§ Task brief:
When the line containing "R3: 11k (AGND, U1/PA7) -> 7.5k (AGND, U1/PA7)" is found in the data below, copy it and each line after it through the line containing "TP1: test point (N30) -> test point (VDD)", exactly and with no others.

== Listed entries

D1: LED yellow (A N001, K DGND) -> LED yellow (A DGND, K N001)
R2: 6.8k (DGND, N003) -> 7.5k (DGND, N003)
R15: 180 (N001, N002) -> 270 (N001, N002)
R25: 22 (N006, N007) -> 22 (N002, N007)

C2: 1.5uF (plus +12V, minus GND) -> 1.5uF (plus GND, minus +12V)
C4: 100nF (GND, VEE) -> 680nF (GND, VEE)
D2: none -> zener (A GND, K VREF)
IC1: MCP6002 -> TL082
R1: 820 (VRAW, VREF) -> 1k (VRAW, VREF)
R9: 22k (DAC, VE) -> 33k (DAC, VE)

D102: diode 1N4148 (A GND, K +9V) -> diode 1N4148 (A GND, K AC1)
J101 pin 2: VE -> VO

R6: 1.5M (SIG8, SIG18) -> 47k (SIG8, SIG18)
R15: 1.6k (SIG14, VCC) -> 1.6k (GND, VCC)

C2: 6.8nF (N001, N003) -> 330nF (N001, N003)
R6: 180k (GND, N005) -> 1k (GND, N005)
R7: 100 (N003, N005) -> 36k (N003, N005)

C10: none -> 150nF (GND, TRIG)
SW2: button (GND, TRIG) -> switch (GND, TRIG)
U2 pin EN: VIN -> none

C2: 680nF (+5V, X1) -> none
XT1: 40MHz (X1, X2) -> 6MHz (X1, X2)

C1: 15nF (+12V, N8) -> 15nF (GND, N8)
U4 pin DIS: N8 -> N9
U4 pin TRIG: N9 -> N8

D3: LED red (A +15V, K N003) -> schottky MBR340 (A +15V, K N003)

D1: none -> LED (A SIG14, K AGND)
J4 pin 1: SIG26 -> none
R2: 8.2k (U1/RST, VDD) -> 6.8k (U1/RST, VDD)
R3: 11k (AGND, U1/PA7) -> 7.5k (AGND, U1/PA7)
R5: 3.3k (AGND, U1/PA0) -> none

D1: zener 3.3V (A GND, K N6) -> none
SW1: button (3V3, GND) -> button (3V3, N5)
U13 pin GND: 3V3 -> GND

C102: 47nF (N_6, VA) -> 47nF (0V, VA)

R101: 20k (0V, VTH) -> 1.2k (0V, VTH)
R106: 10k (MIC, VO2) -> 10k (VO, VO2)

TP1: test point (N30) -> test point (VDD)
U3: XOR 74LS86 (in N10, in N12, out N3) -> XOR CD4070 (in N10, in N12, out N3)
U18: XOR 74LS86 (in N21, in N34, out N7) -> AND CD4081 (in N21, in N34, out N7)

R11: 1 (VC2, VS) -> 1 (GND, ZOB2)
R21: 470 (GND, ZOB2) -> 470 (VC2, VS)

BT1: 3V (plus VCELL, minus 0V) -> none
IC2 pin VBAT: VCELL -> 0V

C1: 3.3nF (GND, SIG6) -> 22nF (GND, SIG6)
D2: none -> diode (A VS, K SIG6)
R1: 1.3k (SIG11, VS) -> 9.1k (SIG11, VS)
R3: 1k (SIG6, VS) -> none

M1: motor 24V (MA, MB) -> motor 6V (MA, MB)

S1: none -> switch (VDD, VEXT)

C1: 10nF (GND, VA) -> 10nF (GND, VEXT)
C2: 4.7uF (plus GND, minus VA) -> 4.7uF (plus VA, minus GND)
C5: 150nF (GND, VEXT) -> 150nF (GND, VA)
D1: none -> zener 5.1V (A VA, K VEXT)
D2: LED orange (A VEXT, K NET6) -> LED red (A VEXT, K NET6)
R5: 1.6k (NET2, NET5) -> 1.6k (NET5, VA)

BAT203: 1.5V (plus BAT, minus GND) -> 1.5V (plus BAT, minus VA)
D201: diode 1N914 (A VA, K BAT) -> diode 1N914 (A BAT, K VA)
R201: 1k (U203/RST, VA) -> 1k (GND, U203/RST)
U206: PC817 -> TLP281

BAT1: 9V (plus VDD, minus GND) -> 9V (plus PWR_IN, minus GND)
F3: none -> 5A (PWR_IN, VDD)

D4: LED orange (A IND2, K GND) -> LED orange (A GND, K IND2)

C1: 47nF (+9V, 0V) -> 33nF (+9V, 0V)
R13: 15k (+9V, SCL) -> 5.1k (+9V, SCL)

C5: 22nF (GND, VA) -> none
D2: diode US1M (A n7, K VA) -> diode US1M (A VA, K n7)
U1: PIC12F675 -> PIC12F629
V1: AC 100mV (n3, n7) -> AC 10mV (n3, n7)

====

§ Task response:
R3: 11k (AGND, U1/PA7) -> 7.5k (AGND, U1/PA7)
R5: 3.3k (AGND, U1/PA0) -> none

D1: zener 3.3V (A GND, K N6) -> none
SW1: button (3V3, GND) -> button (3V3, N5)
U13 pin GND: 3V3 -> GND

C102: 47nF (N_6, VA) -> 47nF (0V, VA)

R101: 20k (0V, VTH) -> 1.2k (0V, VTH)
R106: 10k (MIC, VO2) -> 10k (VO, VO2)

TP1: test point (N30) -> test point (VDD)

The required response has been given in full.